**WORK ITEM:** Could you output each line below exactly as it appears, excluding any pictures?

**PROVIDED INFORMATION:**
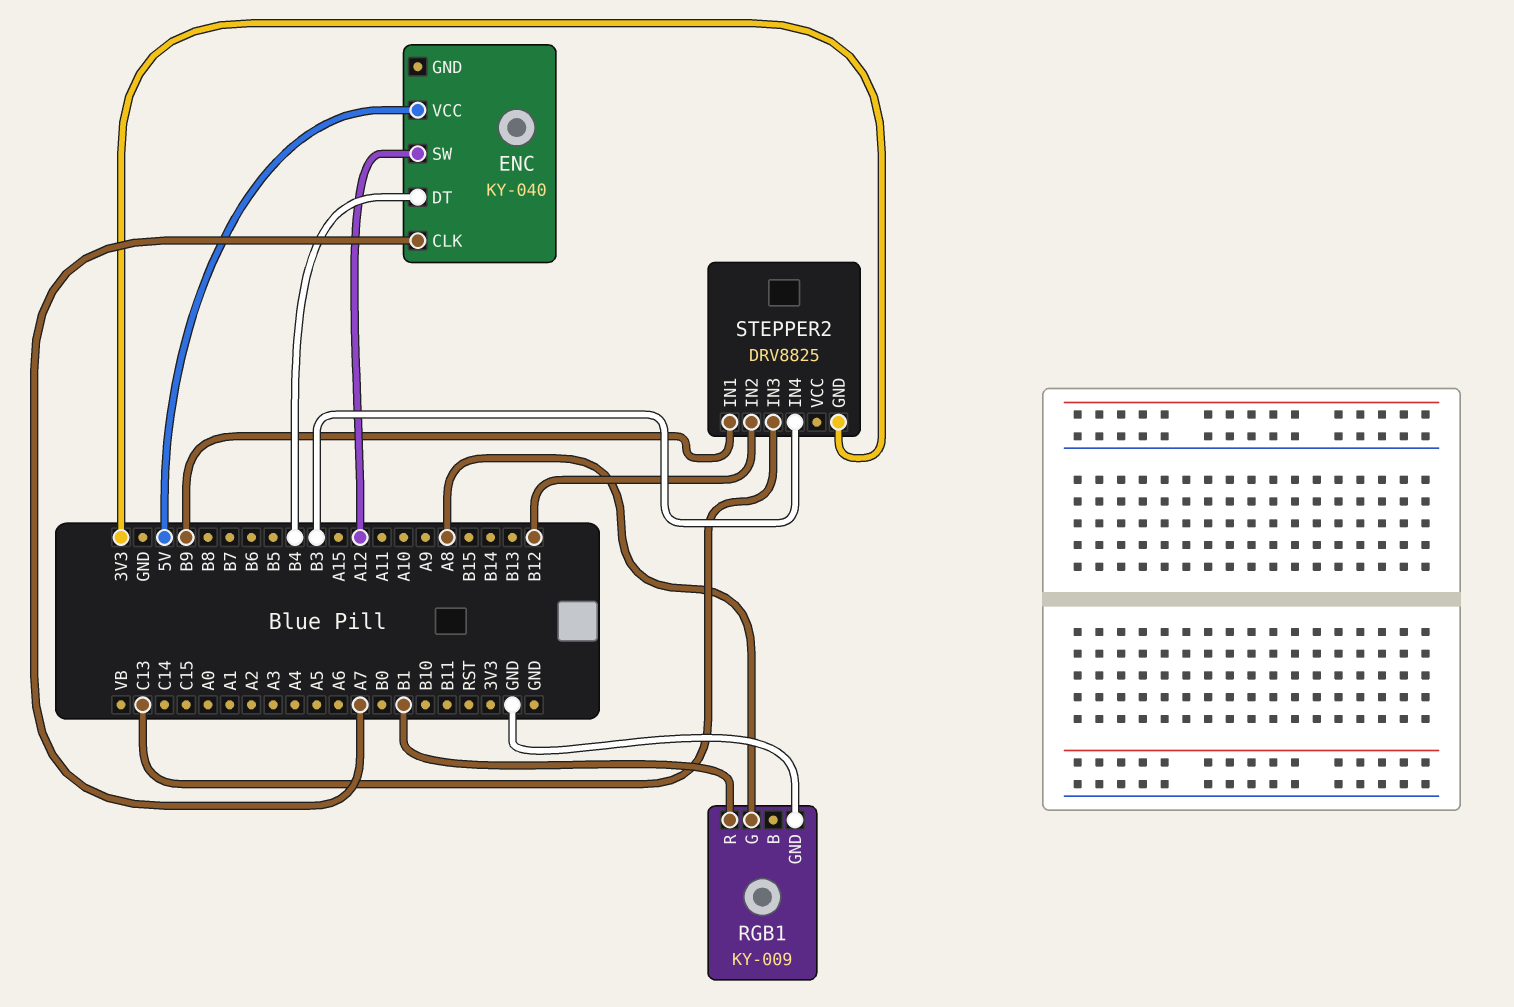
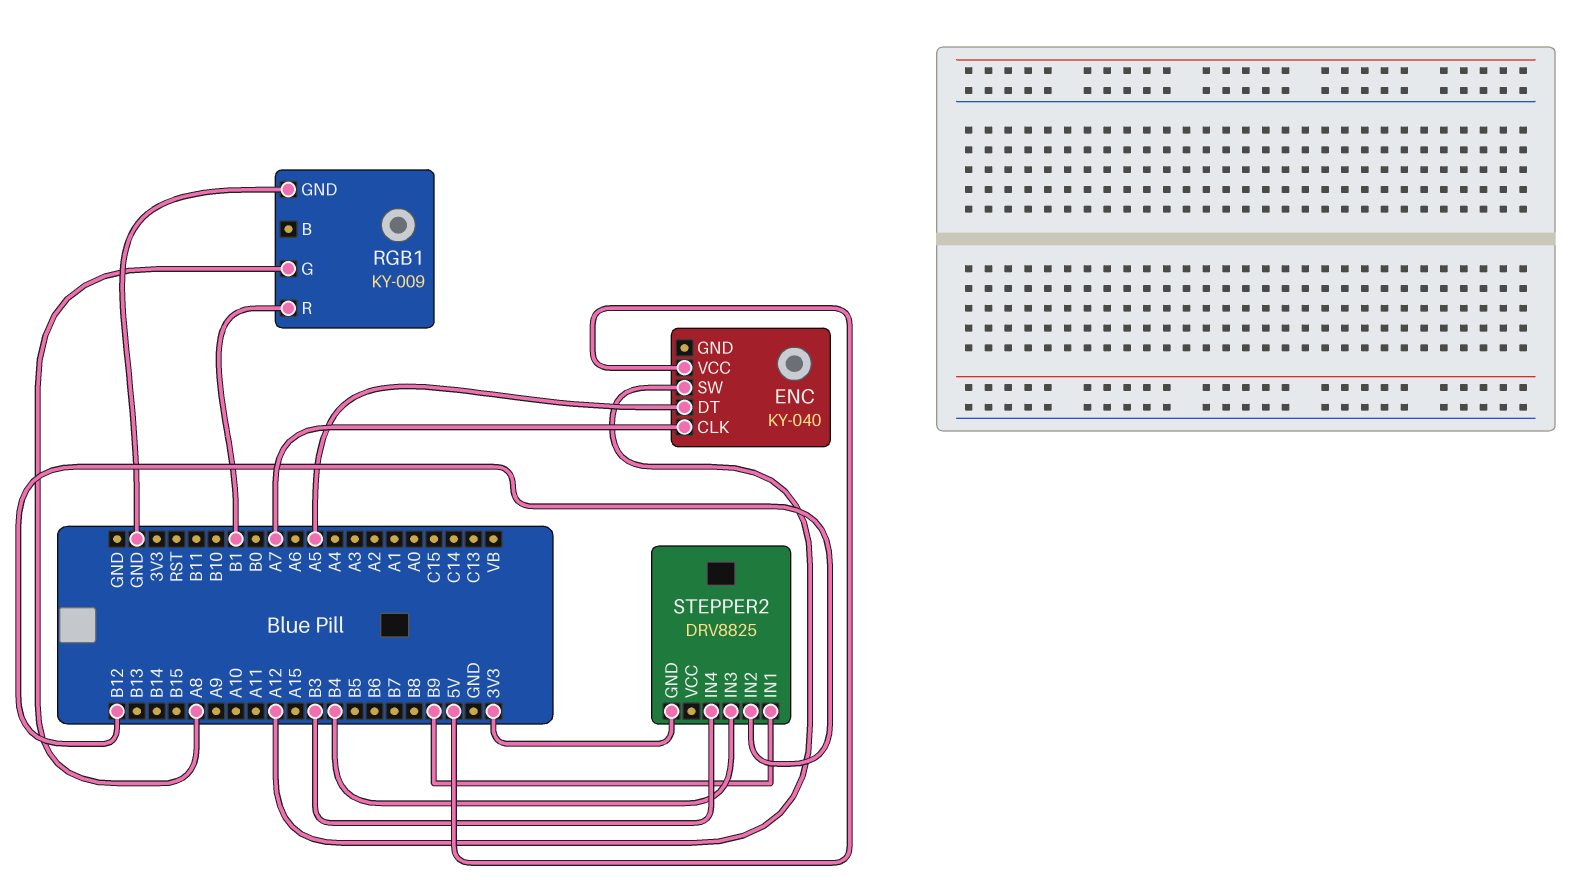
ENC pin DT: B4 -> A5
STEPPER2 pin IN3: C13 -> B4

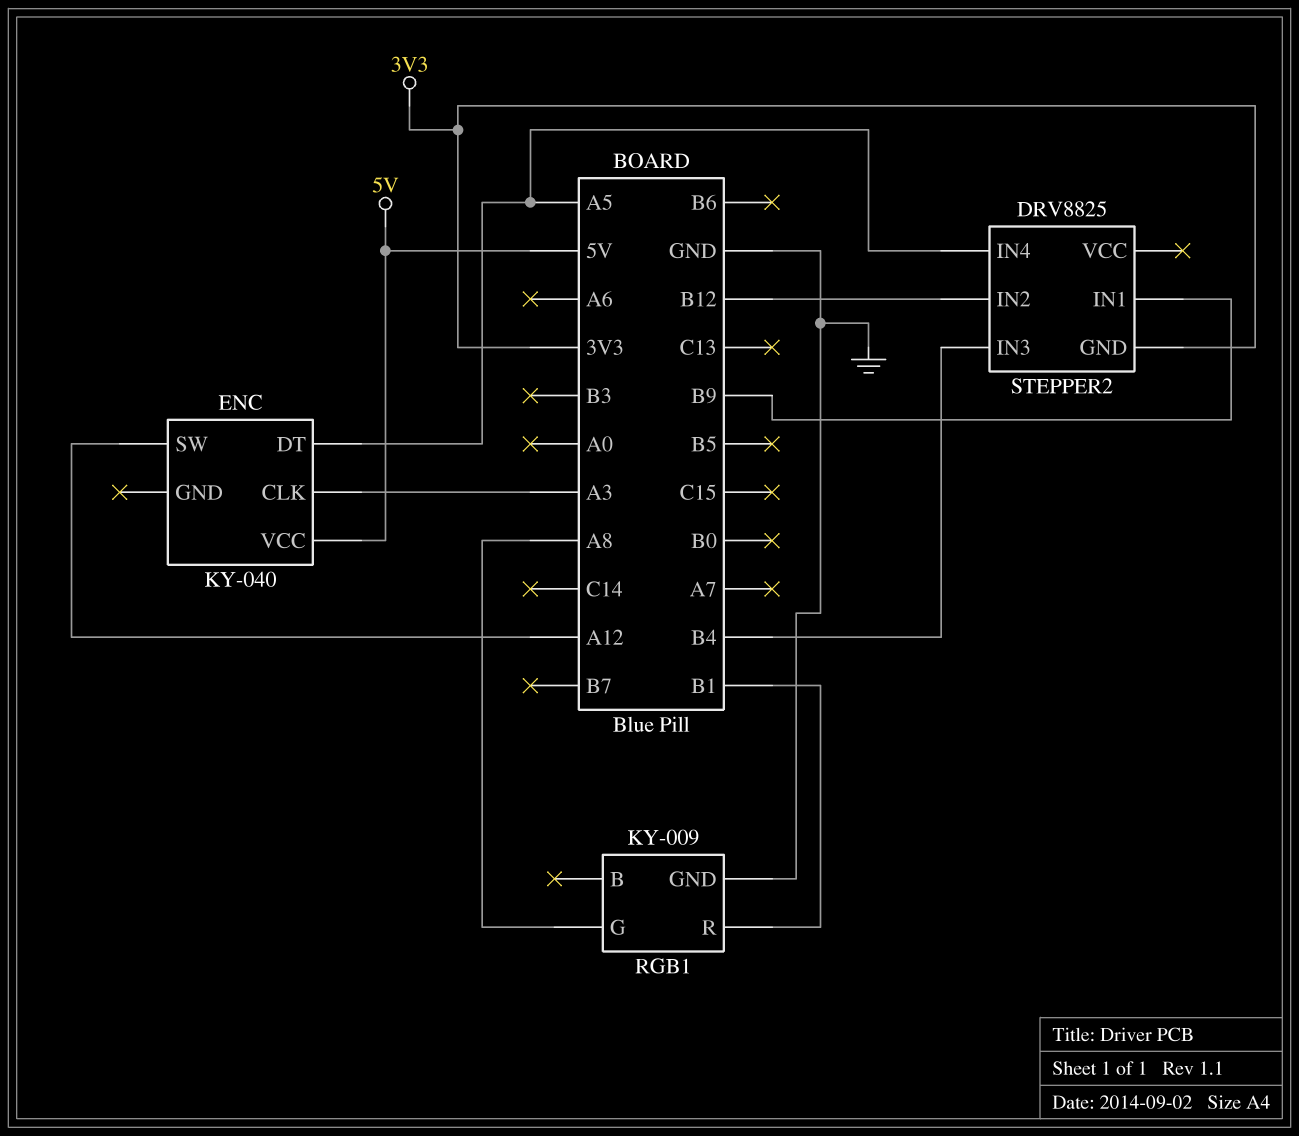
ENC pin CLK: A7 -> A3
STEPPER2 pin IN4: B3 -> A5

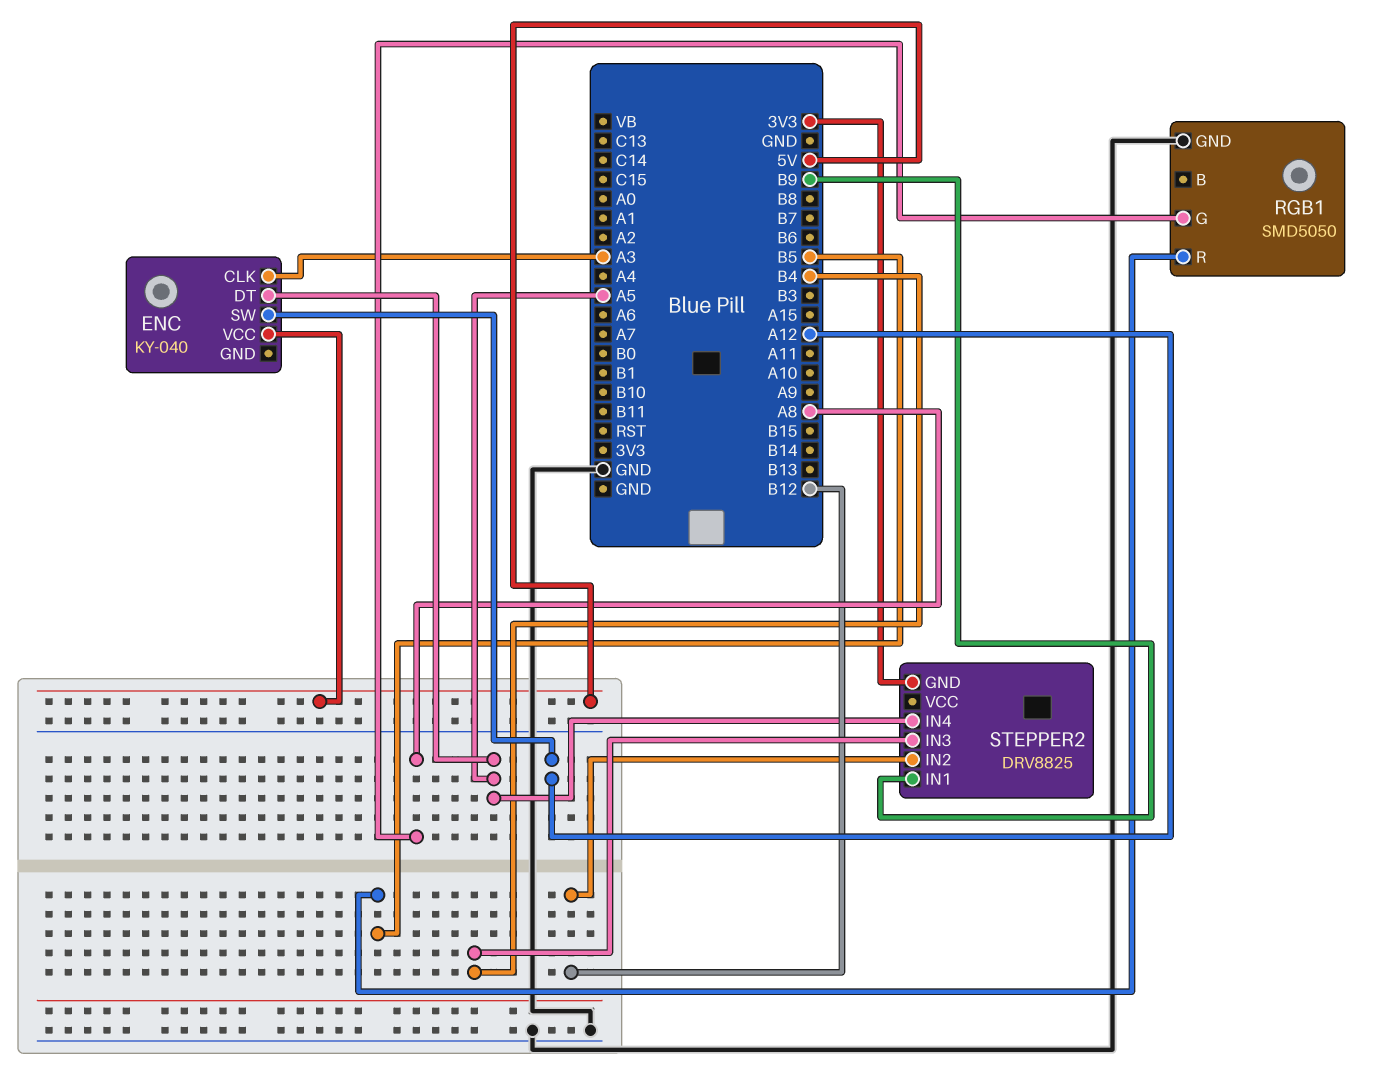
RGB1: KY-009 -> SMD5050
RGB1 pin R: B1 -> B5

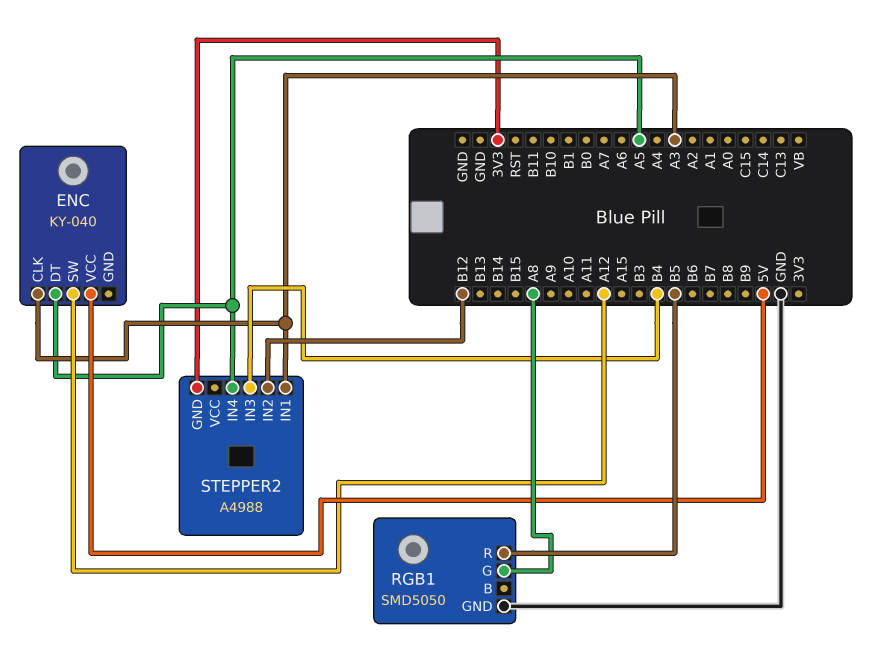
STEPPER2: DRV8825 -> A4988
STEPPER2 pin IN1: B9 -> A3

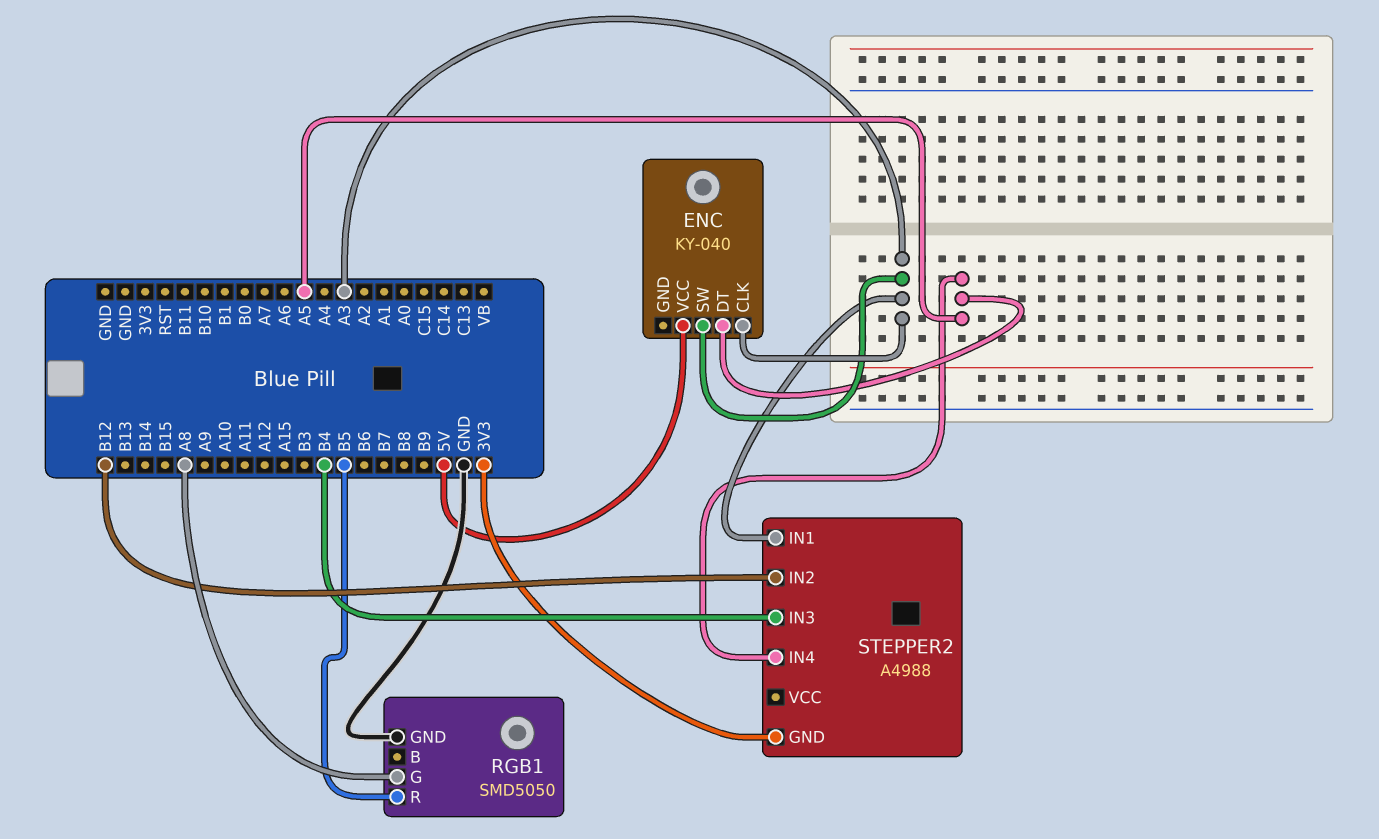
ENC pin SW: A12 -> A3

**YOUR RESPONSE:**
ENC pin DT: B4 -> A5
STEPPER2 pin IN3: C13 -> B4

ENC pin CLK: A7 -> A3
STEPPER2 pin IN4: B3 -> A5

RGB1: KY-009 -> SMD5050
RGB1 pin R: B1 -> B5

STEPPER2: DRV8825 -> A4988
STEPPER2 pin IN1: B9 -> A3

ENC pin SW: A12 -> A3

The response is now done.